→ Task prompt: Go over each line of the entries below, count those with "ball", and give only the count.

→ Supplied material:
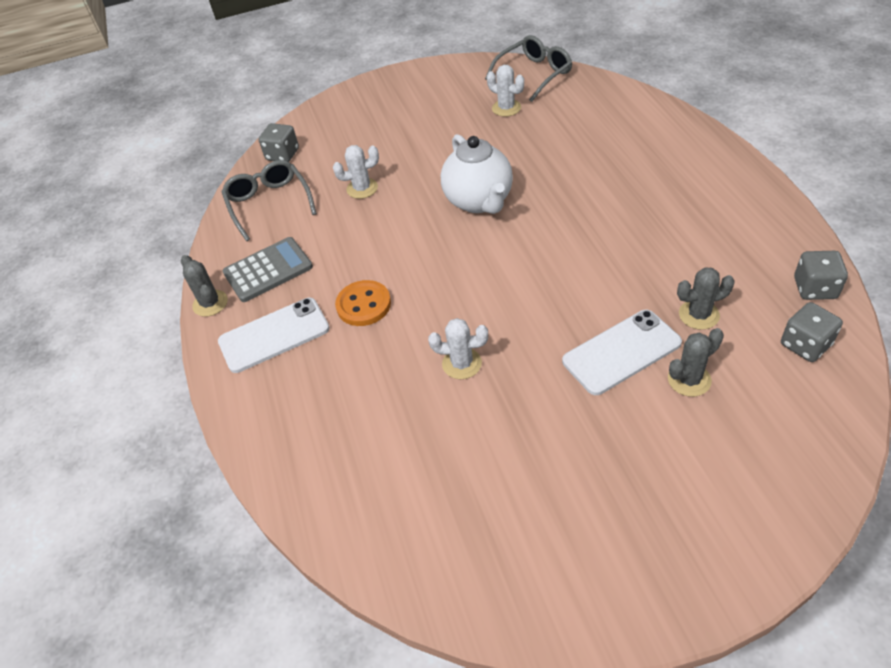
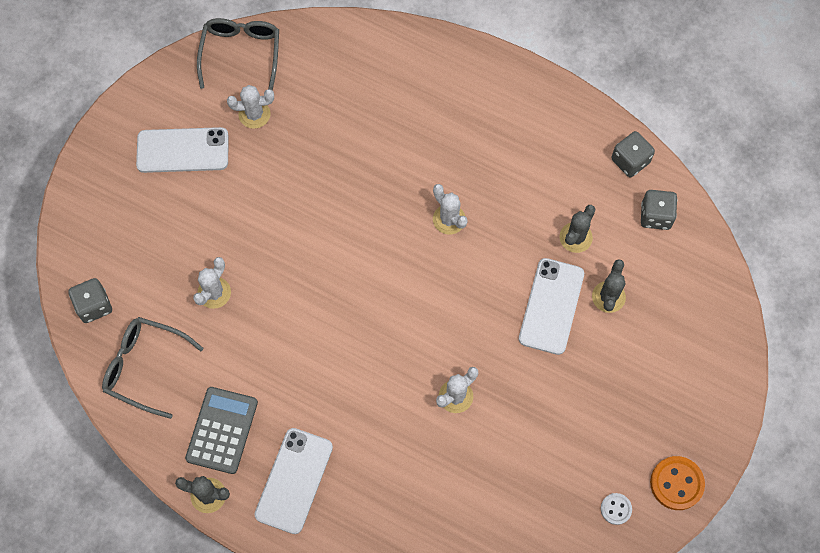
camera: 50 degrees left, 20 degrees up
(363, 305) = (336, 402): orange button -> orange button (676, 483)
(435, 105) = (183, 150): none -> white phone
(479, 201) = (330, 238): white teapot -> none
(516, 571) = (616, 509): none -> white button
(589, 239) = (449, 219): none -> white cactus

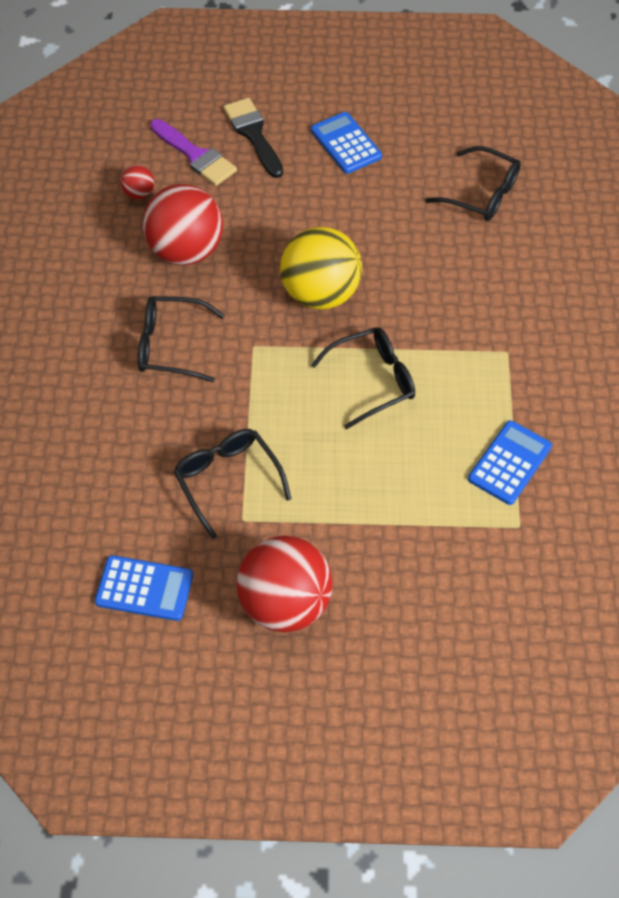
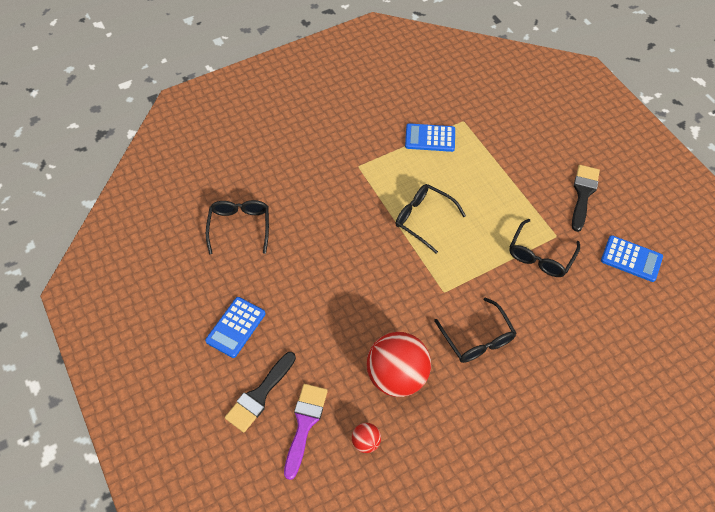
camera: 120 degrees left, 0 degrees up
(144, 588) = (631, 259): blue calculator -> blue calculator turned 135 degrees clockwise
(285, 603) = (583, 194): red ball -> black brush
(320, 293) = (379, 276): yellow ball -> none

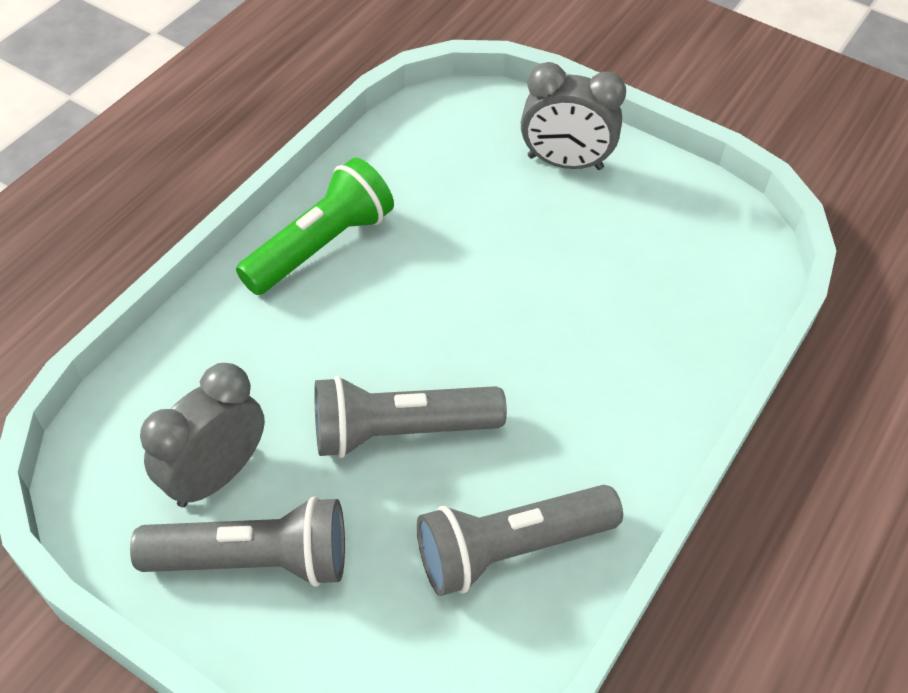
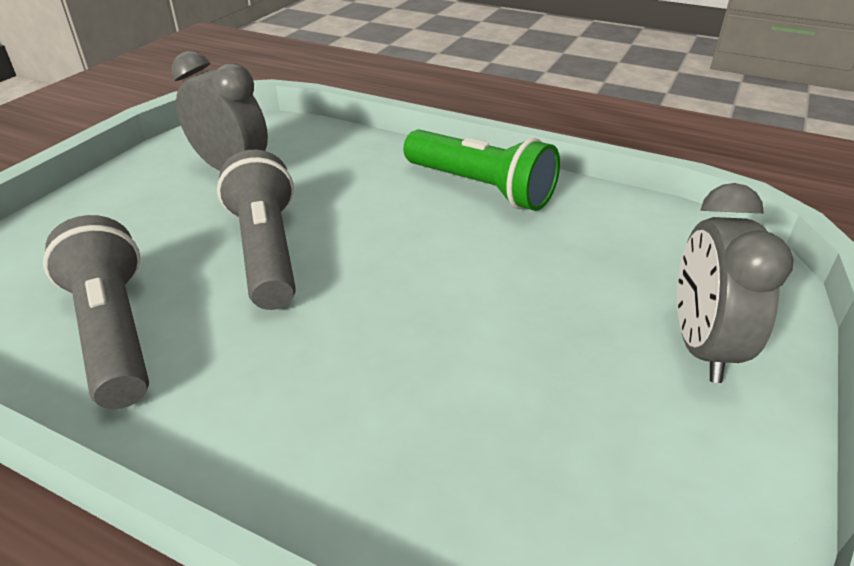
camera: 85 degrees right, 15 degrees down
(254, 559) = (152, 194): grey flashlight -> none

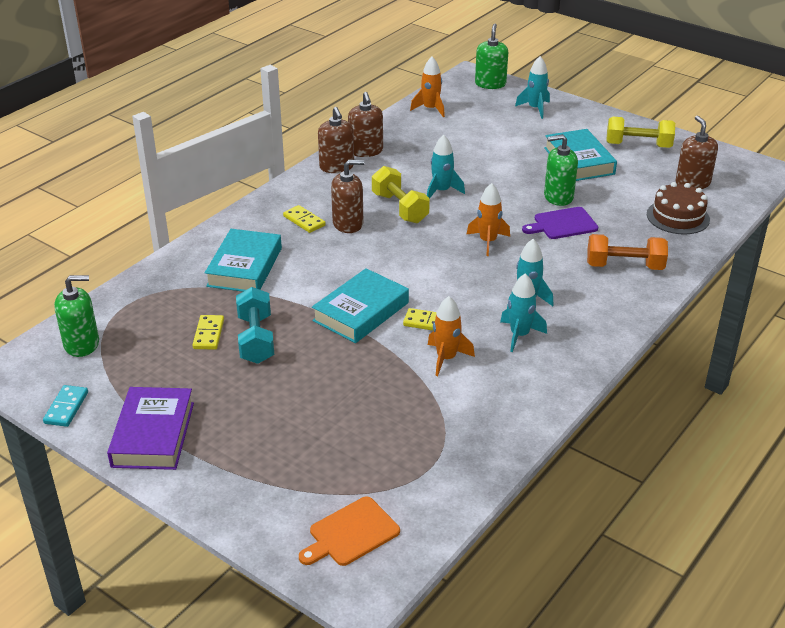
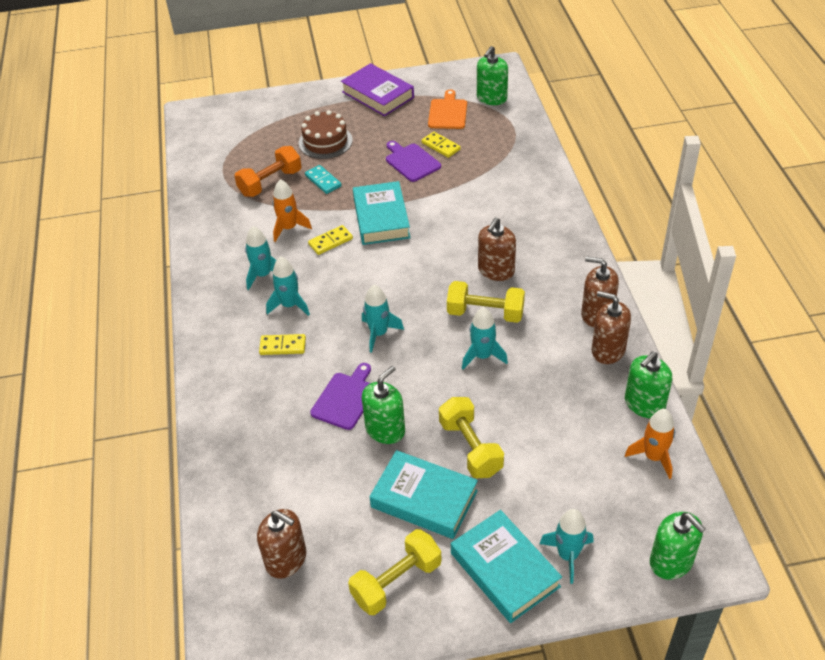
camera: 135 degrees right, 10 degrees up
(66, 408) = (438, 76): turquoise domino -> turquoise domino (323, 181)
(244, 267) = (498, 192): turquoise book -> turquoise book (505, 570)
(256, 339) = (411, 161): turquoise dumbbell -> purple cutting board
(304, 221) = (527, 249): yellow domino -> yellow domino (283, 346)
(351, 533) = (224, 124): orange cutting board -> orange cutting board (447, 113)
(394, 124) = (644, 404): none -> green soap dispenser
(488, 242) = (379, 333): orange rocket -> turquoise rocket
(520, 163) = (470, 448): none -> yellow dumbbell
(624, 266) = (251, 391): orange dumbbell -> orange dumbbell (270, 183)
(678, 217) = (258, 490): brown cake -> brown cake (325, 141)

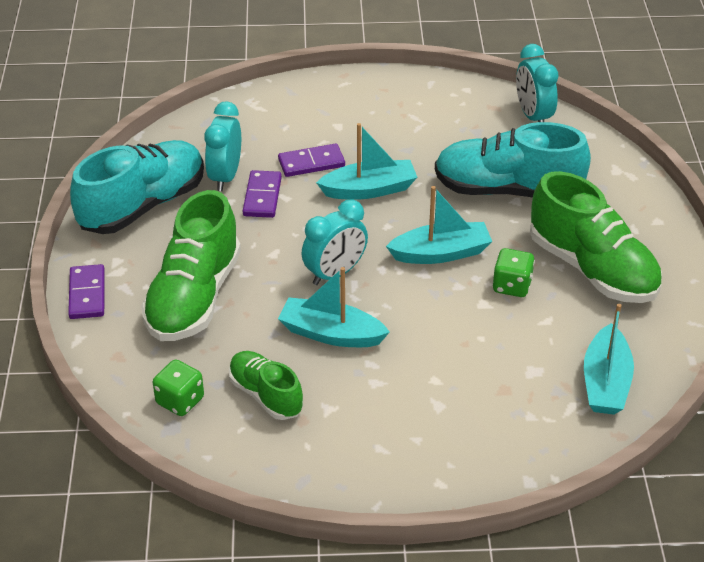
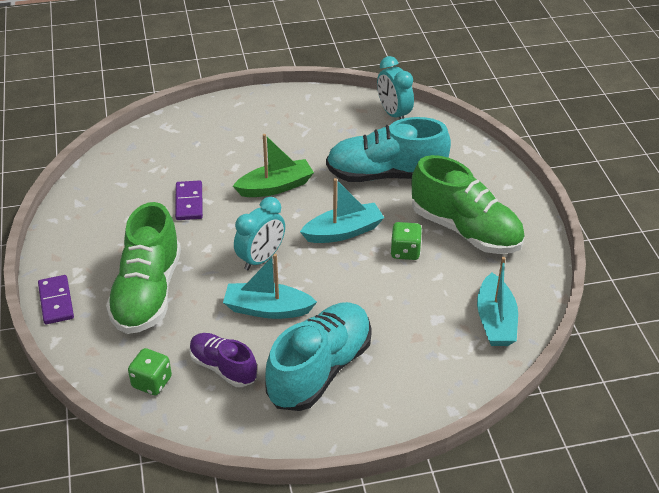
camera: 10 degrees left, 0 degrees up
(143, 205) = (90, 221): turquoise shoe -> turquoise shoe (320, 370)
(225, 176) = (155, 189): turquoise clock -> none
(266, 395) = (223, 367): green shoe -> purple shoe
(311, 163) = (224, 170): purple domino -> none
(369, 189) = (275, 187): turquoise boat -> green boat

→ Task solution: 2